Exercise directions: Everything from the line containing "green nut: 3 -> 4" to the end of the material, both ends included, should be repeated exactly; please give only those lines.

Data shown:
== Segment start ==

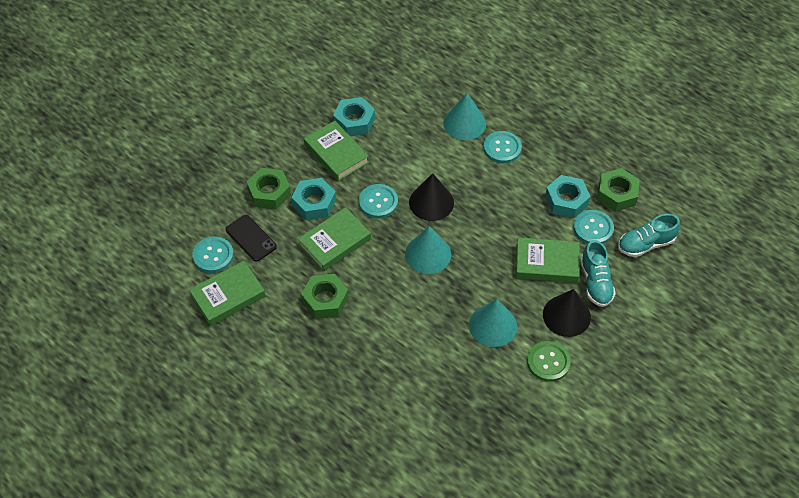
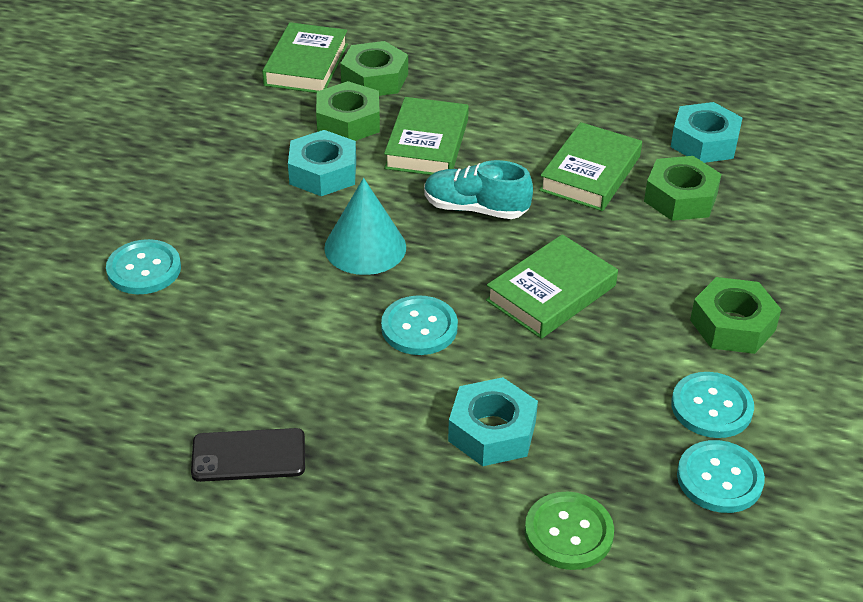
black cone: 2 -> 0
green nut: 3 -> 4
turquoise cone: 3 -> 1
turquoise shoe: 2 -> 1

== Segment end ==

Finished task:
green nut: 3 -> 4
turquoise cone: 3 -> 1
turquoise shoe: 2 -> 1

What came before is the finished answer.